::: Excerpted data

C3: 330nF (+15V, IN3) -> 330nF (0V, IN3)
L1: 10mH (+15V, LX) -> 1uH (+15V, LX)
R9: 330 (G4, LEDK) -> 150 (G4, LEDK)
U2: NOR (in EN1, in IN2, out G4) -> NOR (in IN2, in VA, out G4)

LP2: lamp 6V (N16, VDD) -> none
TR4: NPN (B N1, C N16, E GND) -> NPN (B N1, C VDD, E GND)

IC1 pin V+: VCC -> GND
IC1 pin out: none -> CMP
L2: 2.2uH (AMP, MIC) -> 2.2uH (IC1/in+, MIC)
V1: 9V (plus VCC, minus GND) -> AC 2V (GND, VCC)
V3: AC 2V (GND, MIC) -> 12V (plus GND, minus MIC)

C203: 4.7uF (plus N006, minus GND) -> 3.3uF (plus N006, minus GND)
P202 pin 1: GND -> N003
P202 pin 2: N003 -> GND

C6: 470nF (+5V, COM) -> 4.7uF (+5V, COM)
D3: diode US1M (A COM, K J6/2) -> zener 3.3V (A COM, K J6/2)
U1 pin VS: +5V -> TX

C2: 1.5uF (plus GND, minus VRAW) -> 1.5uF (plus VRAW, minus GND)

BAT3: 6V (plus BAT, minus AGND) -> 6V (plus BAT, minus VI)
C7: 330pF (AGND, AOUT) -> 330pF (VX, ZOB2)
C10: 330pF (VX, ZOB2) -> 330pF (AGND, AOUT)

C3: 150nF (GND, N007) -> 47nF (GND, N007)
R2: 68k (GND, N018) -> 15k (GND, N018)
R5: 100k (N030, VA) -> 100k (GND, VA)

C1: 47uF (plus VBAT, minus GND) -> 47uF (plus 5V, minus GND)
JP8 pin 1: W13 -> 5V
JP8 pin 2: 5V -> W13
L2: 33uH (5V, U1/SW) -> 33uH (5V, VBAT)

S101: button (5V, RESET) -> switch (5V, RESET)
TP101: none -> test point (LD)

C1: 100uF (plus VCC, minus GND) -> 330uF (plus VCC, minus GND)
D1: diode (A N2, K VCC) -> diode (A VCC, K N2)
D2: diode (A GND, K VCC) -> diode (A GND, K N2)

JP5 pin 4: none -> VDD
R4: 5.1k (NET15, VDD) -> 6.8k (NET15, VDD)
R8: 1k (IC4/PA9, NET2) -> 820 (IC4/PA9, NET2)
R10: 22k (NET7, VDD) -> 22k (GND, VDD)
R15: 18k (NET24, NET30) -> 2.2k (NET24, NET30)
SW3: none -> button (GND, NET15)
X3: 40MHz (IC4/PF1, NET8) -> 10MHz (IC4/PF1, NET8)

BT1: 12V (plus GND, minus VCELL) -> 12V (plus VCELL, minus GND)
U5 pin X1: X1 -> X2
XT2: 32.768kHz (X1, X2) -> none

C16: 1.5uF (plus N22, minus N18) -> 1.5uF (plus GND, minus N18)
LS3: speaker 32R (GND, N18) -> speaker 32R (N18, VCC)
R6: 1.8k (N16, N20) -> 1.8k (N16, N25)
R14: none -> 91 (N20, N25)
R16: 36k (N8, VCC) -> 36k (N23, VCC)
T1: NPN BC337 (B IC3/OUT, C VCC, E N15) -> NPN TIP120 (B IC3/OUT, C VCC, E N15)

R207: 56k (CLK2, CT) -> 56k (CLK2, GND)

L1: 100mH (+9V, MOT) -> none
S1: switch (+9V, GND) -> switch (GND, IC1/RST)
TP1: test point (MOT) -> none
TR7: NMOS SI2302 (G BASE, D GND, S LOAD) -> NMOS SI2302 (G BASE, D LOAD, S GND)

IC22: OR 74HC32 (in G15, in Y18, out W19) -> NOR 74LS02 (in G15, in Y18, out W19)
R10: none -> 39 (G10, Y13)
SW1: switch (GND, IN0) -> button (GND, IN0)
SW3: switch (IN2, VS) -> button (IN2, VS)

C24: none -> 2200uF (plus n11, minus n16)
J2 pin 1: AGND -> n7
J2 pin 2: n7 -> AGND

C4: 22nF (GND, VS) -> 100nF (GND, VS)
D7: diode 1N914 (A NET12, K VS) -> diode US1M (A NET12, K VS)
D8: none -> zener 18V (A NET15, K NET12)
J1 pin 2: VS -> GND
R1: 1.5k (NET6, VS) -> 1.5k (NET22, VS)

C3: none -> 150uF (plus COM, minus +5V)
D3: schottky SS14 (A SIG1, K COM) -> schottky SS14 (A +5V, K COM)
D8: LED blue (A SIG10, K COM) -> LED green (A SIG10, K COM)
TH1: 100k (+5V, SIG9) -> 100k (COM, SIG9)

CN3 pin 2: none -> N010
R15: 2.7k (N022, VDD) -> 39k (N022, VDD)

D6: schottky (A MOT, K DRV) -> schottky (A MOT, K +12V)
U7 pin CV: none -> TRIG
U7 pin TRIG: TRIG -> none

::::::

• Exercise aim: From the data above, reproduce word for word the lines running from the line with "C6: 470nF (+5V, COM) -> 4.7uF (+5V, COM)" to the line with "C1: 100uF (plus", ends included.

• Task answer:
C6: 470nF (+5V, COM) -> 4.7uF (+5V, COM)
D3: diode US1M (A COM, K J6/2) -> zener 3.3V (A COM, K J6/2)
U1 pin VS: +5V -> TX

C2: 1.5uF (plus GND, minus VRAW) -> 1.5uF (plus VRAW, minus GND)

BAT3: 6V (plus BAT, minus AGND) -> 6V (plus BAT, minus VI)
C7: 330pF (AGND, AOUT) -> 330pF (VX, ZOB2)
C10: 330pF (VX, ZOB2) -> 330pF (AGND, AOUT)

C3: 150nF (GND, N007) -> 47nF (GND, N007)
R2: 68k (GND, N018) -> 15k (GND, N018)
R5: 100k (N030, VA) -> 100k (GND, VA)

C1: 47uF (plus VBAT, minus GND) -> 47uF (plus 5V, minus GND)
JP8 pin 1: W13 -> 5V
JP8 pin 2: 5V -> W13
L2: 33uH (5V, U1/SW) -> 33uH (5V, VBAT)

S101: button (5V, RESET) -> switch (5V, RESET)
TP101: none -> test point (LD)

C1: 100uF (plus VCC, minus GND) -> 330uF (plus VCC, minus GND)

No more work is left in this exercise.